● PROBLEM TO WORK ON:
Reproduce all of the lines below, keeping every one identical to how it appears.

● DATASET RECORDS:
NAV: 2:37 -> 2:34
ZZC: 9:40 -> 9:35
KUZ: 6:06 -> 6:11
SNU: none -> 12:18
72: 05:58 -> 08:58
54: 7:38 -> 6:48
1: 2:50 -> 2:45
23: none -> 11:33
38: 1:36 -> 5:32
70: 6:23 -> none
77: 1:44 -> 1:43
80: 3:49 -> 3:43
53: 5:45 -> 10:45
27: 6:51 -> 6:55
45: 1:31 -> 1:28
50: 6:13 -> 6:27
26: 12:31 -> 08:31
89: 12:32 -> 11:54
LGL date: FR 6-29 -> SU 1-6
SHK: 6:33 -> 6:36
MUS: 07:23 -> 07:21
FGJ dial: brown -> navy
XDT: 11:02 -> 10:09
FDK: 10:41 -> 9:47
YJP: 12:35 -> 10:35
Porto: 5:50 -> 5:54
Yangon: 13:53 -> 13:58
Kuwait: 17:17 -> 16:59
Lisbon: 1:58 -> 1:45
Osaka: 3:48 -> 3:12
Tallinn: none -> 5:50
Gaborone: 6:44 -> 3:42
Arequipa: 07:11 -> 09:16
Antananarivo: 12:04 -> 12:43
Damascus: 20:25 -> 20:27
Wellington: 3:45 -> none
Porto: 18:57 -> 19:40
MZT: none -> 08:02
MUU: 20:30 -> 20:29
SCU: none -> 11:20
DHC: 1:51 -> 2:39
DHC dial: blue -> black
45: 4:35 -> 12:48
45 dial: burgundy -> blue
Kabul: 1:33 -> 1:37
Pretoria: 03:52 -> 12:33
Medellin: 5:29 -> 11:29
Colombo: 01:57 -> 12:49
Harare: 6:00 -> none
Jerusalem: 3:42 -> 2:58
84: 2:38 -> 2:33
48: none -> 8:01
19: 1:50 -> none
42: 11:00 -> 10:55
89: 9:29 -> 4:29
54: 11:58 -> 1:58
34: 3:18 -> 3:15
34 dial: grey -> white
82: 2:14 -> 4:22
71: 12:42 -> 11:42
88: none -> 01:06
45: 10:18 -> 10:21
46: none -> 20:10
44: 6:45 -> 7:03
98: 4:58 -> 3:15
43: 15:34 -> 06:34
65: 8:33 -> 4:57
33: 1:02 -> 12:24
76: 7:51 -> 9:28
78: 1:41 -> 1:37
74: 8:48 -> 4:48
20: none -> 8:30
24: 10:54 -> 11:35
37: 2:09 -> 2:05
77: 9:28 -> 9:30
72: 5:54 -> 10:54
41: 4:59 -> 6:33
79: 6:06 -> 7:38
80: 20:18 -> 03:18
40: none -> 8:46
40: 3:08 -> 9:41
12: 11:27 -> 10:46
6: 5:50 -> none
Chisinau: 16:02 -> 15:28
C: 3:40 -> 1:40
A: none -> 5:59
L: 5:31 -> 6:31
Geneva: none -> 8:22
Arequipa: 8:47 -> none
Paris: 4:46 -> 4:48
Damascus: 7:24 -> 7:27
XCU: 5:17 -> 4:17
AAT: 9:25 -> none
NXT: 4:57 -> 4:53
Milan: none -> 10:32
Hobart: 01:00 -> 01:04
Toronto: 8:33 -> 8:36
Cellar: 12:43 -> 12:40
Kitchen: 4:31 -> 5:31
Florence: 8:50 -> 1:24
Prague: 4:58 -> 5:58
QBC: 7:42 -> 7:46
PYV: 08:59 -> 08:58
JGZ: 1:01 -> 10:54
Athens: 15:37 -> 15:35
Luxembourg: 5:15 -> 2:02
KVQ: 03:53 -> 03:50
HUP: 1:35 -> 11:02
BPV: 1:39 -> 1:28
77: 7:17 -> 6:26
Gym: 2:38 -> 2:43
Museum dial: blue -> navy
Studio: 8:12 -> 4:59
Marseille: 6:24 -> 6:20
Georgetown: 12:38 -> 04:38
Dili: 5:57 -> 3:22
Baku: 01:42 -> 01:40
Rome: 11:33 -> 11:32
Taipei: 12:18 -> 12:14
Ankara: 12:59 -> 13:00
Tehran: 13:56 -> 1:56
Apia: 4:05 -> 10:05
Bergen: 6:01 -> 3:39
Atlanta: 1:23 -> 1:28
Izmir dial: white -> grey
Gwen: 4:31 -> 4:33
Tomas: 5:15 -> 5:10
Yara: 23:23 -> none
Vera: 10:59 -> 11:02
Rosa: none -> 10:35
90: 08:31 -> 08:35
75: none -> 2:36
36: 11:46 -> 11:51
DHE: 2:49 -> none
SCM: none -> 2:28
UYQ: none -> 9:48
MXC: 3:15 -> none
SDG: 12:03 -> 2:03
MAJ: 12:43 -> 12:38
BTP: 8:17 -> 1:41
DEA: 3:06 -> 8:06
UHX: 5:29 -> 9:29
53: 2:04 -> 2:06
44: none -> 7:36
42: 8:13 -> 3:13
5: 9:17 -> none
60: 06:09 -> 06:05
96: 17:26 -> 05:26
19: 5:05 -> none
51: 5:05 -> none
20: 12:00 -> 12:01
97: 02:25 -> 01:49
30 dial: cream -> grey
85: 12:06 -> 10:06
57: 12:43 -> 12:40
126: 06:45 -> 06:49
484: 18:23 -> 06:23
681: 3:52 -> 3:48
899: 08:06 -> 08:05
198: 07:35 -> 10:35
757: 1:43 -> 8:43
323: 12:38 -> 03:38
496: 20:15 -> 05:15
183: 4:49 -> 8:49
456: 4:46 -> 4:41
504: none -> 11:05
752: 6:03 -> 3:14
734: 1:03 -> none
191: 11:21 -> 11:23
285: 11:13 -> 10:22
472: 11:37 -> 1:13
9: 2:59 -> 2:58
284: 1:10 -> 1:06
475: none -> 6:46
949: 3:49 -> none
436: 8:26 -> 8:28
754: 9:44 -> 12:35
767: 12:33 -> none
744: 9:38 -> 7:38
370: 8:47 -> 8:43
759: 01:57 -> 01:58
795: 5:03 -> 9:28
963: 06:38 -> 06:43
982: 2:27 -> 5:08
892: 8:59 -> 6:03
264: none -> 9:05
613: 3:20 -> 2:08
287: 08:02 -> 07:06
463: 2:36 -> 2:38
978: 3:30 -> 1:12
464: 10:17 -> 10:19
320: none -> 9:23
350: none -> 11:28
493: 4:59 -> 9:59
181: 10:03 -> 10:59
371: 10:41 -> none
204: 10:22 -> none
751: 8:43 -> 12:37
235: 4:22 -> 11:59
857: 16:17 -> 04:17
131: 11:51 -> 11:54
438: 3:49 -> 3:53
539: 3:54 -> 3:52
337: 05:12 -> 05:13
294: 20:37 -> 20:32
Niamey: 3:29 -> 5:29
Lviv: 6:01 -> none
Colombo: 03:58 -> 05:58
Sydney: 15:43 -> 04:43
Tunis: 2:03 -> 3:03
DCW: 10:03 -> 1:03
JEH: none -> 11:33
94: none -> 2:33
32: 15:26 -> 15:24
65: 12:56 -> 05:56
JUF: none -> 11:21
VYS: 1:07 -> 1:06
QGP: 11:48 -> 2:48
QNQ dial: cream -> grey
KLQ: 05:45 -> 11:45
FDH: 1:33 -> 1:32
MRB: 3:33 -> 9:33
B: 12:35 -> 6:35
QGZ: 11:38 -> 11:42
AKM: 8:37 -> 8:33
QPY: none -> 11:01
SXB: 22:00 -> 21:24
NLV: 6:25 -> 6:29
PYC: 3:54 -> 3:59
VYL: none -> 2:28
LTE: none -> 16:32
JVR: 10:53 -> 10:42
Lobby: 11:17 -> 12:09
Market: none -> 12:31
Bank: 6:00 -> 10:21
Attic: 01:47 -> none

● RESPONSE BELOW:
NAV: 2:37 -> 2:34
ZZC: 9:40 -> 9:35
KUZ: 6:06 -> 6:11
SNU: none -> 12:18
72: 05:58 -> 08:58
54: 7:38 -> 6:48
1: 2:50 -> 2:45
23: none -> 11:33
38: 1:36 -> 5:32
70: 6:23 -> none
77: 1:44 -> 1:43
80: 3:49 -> 3:43
53: 5:45 -> 10:45
27: 6:51 -> 6:55
45: 1:31 -> 1:28
50: 6:13 -> 6:27
26: 12:31 -> 08:31
89: 12:32 -> 11:54
LGL date: FR 6-29 -> SU 1-6
SHK: 6:33 -> 6:36
MUS: 07:23 -> 07:21
FGJ dial: brown -> navy
XDT: 11:02 -> 10:09
FDK: 10:41 -> 9:47
YJP: 12:35 -> 10:35
Porto: 5:50 -> 5:54
Yangon: 13:53 -> 13:58
Kuwait: 17:17 -> 16:59
Lisbon: 1:58 -> 1:45
Osaka: 3:48 -> 3:12
Tallinn: none -> 5:50
Gaborone: 6:44 -> 3:42
Arequipa: 07:11 -> 09:16
Antananarivo: 12:04 -> 12:43
Damascus: 20:25 -> 20:27
Wellington: 3:45 -> none
Porto: 18:57 -> 19:40
MZT: none -> 08:02
MUU: 20:30 -> 20:29
SCU: none -> 11:20
DHC: 1:51 -> 2:39
DHC dial: blue -> black
45: 4:35 -> 12:48
45 dial: burgundy -> blue
Kabul: 1:33 -> 1:37
Pretoria: 03:52 -> 12:33
Medellin: 5:29 -> 11:29
Colombo: 01:57 -> 12:49
Harare: 6:00 -> none
Jerusalem: 3:42 -> 2:58
84: 2:38 -> 2:33
48: none -> 8:01
19: 1:50 -> none
42: 11:00 -> 10:55
89: 9:29 -> 4:29
54: 11:58 -> 1:58
34: 3:18 -> 3:15
34 dial: grey -> white
82: 2:14 -> 4:22
71: 12:42 -> 11:42
88: none -> 01:06
45: 10:18 -> 10:21
46: none -> 20:10
44: 6:45 -> 7:03
98: 4:58 -> 3:15
43: 15:34 -> 06:34
65: 8:33 -> 4:57
33: 1:02 -> 12:24
76: 7:51 -> 9:28
78: 1:41 -> 1:37
74: 8:48 -> 4:48
20: none -> 8:30
24: 10:54 -> 11:35
37: 2:09 -> 2:05
77: 9:28 -> 9:30
72: 5:54 -> 10:54
41: 4:59 -> 6:33
79: 6:06 -> 7:38
80: 20:18 -> 03:18
40: none -> 8:46
40: 3:08 -> 9:41
12: 11:27 -> 10:46
6: 5:50 -> none
Chisinau: 16:02 -> 15:28
C: 3:40 -> 1:40
A: none -> 5:59
L: 5:31 -> 6:31
Geneva: none -> 8:22
Arequipa: 8:47 -> none
Paris: 4:46 -> 4:48
Damascus: 7:24 -> 7:27
XCU: 5:17 -> 4:17
AAT: 9:25 -> none
NXT: 4:57 -> 4:53
Milan: none -> 10:32
Hobart: 01:00 -> 01:04
Toronto: 8:33 -> 8:36
Cellar: 12:43 -> 12:40
Kitchen: 4:31 -> 5:31
Florence: 8:50 -> 1:24
Prague: 4:58 -> 5:58
QBC: 7:42 -> 7:46
PYV: 08:59 -> 08:58
JGZ: 1:01 -> 10:54
Athens: 15:37 -> 15:35
Luxembourg: 5:15 -> 2:02
KVQ: 03:53 -> 03:50
HUP: 1:35 -> 11:02
BPV: 1:39 -> 1:28
77: 7:17 -> 6:26
Gym: 2:38 -> 2:43
Museum dial: blue -> navy
Studio: 8:12 -> 4:59
Marseille: 6:24 -> 6:20
Georgetown: 12:38 -> 04:38
Dili: 5:57 -> 3:22
Baku: 01:42 -> 01:40
Rome: 11:33 -> 11:32
Taipei: 12:18 -> 12:14
Ankara: 12:59 -> 13:00
Tehran: 13:56 -> 1:56
Apia: 4:05 -> 10:05
Bergen: 6:01 -> 3:39
Atlanta: 1:23 -> 1:28
Izmir dial: white -> grey
Gwen: 4:31 -> 4:33
Tomas: 5:15 -> 5:10
Yara: 23:23 -> none
Vera: 10:59 -> 11:02
Rosa: none -> 10:35
90: 08:31 -> 08:35
75: none -> 2:36
36: 11:46 -> 11:51
DHE: 2:49 -> none
SCM: none -> 2:28
UYQ: none -> 9:48
MXC: 3:15 -> none
SDG: 12:03 -> 2:03
MAJ: 12:43 -> 12:38
BTP: 8:17 -> 1:41
DEA: 3:06 -> 8:06
UHX: 5:29 -> 9:29
53: 2:04 -> 2:06
44: none -> 7:36
42: 8:13 -> 3:13
5: 9:17 -> none
60: 06:09 -> 06:05
96: 17:26 -> 05:26
19: 5:05 -> none
51: 5:05 -> none
20: 12:00 -> 12:01
97: 02:25 -> 01:49
30 dial: cream -> grey
85: 12:06 -> 10:06
57: 12:43 -> 12:40
126: 06:45 -> 06:49
484: 18:23 -> 06:23
681: 3:52 -> 3:48
899: 08:06 -> 08:05
198: 07:35 -> 10:35
757: 1:43 -> 8:43
323: 12:38 -> 03:38
496: 20:15 -> 05:15
183: 4:49 -> 8:49
456: 4:46 -> 4:41
504: none -> 11:05
752: 6:03 -> 3:14
734: 1:03 -> none
191: 11:21 -> 11:23
285: 11:13 -> 10:22
472: 11:37 -> 1:13
9: 2:59 -> 2:58
284: 1:10 -> 1:06
475: none -> 6:46
949: 3:49 -> none
436: 8:26 -> 8:28
754: 9:44 -> 12:35
767: 12:33 -> none
744: 9:38 -> 7:38
370: 8:47 -> 8:43
759: 01:57 -> 01:58
795: 5:03 -> 9:28
963: 06:38 -> 06:43
982: 2:27 -> 5:08
892: 8:59 -> 6:03
264: none -> 9:05
613: 3:20 -> 2:08
287: 08:02 -> 07:06
463: 2:36 -> 2:38
978: 3:30 -> 1:12
464: 10:17 -> 10:19
320: none -> 9:23
350: none -> 11:28
493: 4:59 -> 9:59
181: 10:03 -> 10:59
371: 10:41 -> none
204: 10:22 -> none
751: 8:43 -> 12:37
235: 4:22 -> 11:59
857: 16:17 -> 04:17
131: 11:51 -> 11:54
438: 3:49 -> 3:53
539: 3:54 -> 3:52
337: 05:12 -> 05:13
294: 20:37 -> 20:32
Niamey: 3:29 -> 5:29
Lviv: 6:01 -> none
Colombo: 03:58 -> 05:58
Sydney: 15:43 -> 04:43
Tunis: 2:03 -> 3:03
DCW: 10:03 -> 1:03
JEH: none -> 11:33
94: none -> 2:33
32: 15:26 -> 15:24
65: 12:56 -> 05:56
JUF: none -> 11:21
VYS: 1:07 -> 1:06
QGP: 11:48 -> 2:48
QNQ dial: cream -> grey
KLQ: 05:45 -> 11:45
FDH: 1:33 -> 1:32
MRB: 3:33 -> 9:33
B: 12:35 -> 6:35
QGZ: 11:38 -> 11:42
AKM: 8:37 -> 8:33
QPY: none -> 11:01
SXB: 22:00 -> 21:24
NLV: 6:25 -> 6:29
PYC: 3:54 -> 3:59
VYL: none -> 2:28
LTE: none -> 16:32
JVR: 10:53 -> 10:42
Lobby: 11:17 -> 12:09
Market: none -> 12:31
Bank: 6:00 -> 10:21
Attic: 01:47 -> none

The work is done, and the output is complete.